#### PROBLEM TO SOLVE:
Provide a character-exact reproduction of the lines from the line with "camera: 35 degrees left, 10 degrees down" to the end of the entries.

#### EXERCISE MATERIAL:

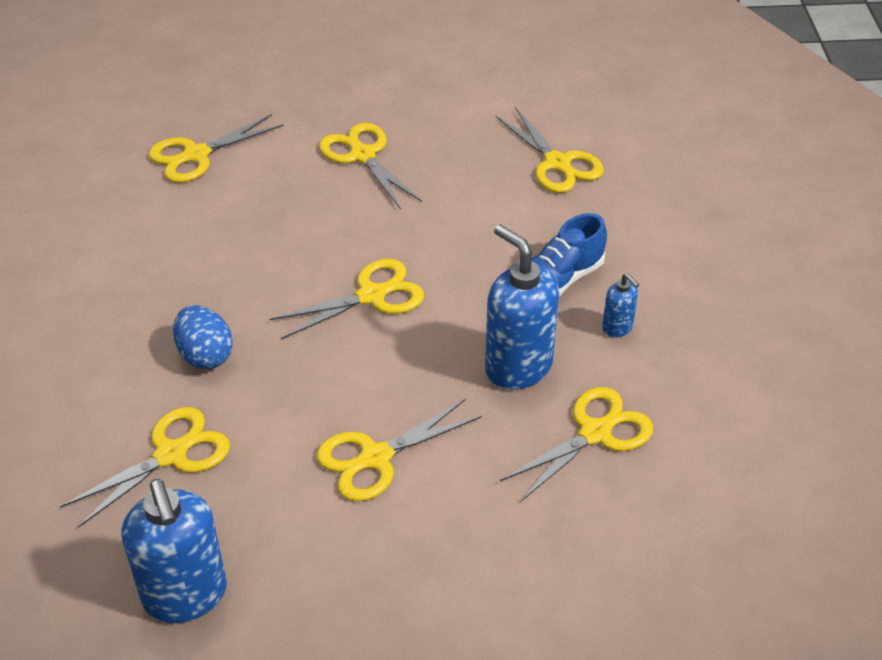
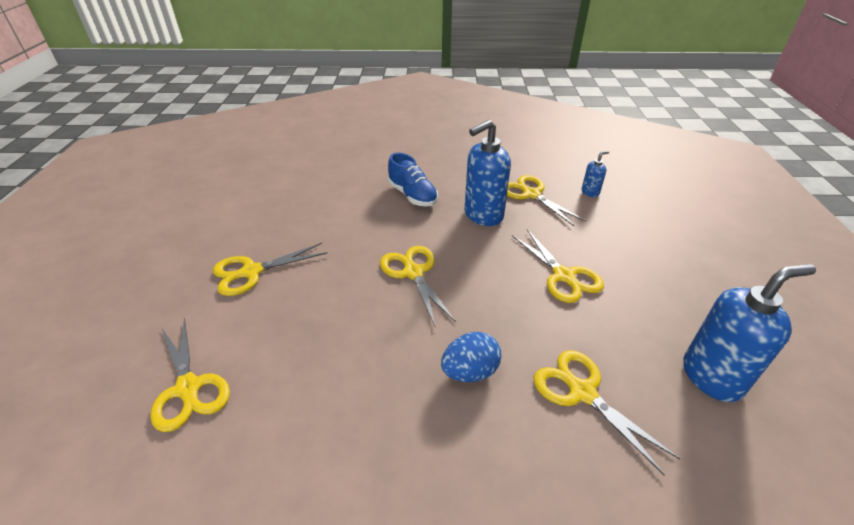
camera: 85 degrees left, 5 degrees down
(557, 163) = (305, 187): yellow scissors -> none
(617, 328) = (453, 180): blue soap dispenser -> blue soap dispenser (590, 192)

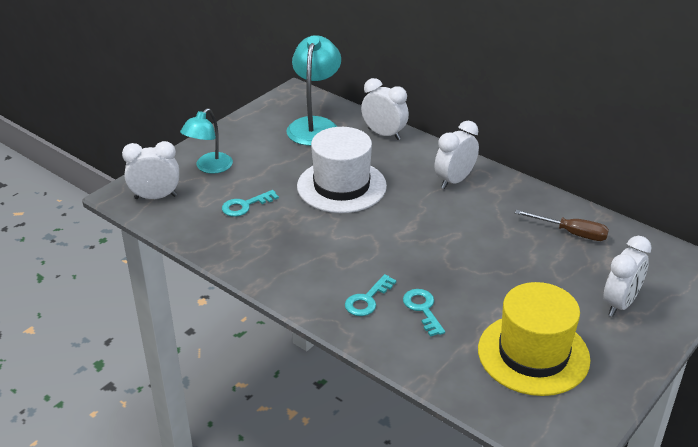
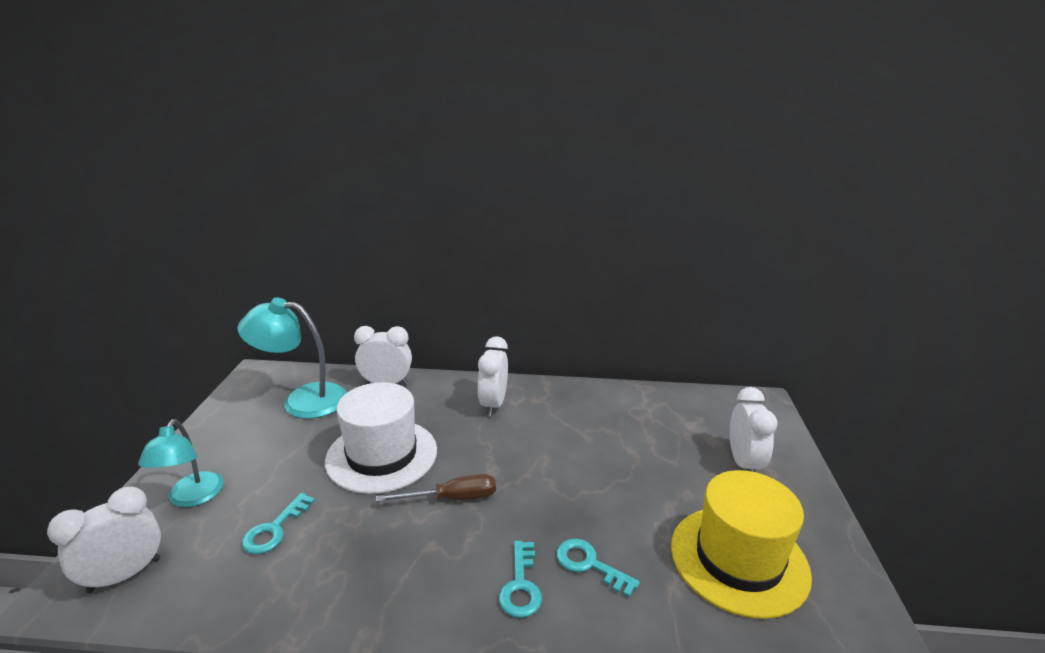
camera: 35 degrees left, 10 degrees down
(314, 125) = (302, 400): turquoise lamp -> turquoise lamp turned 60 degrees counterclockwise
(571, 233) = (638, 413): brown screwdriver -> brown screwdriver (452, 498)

#### ANSWER TO THIS EXERCISE:
camera: 35 degrees left, 10 degrees down
(314, 125) = (302, 400): turquoise lamp -> turquoise lamp turned 60 degrees counterclockwise
(571, 233) = (638, 413): brown screwdriver -> brown screwdriver (452, 498)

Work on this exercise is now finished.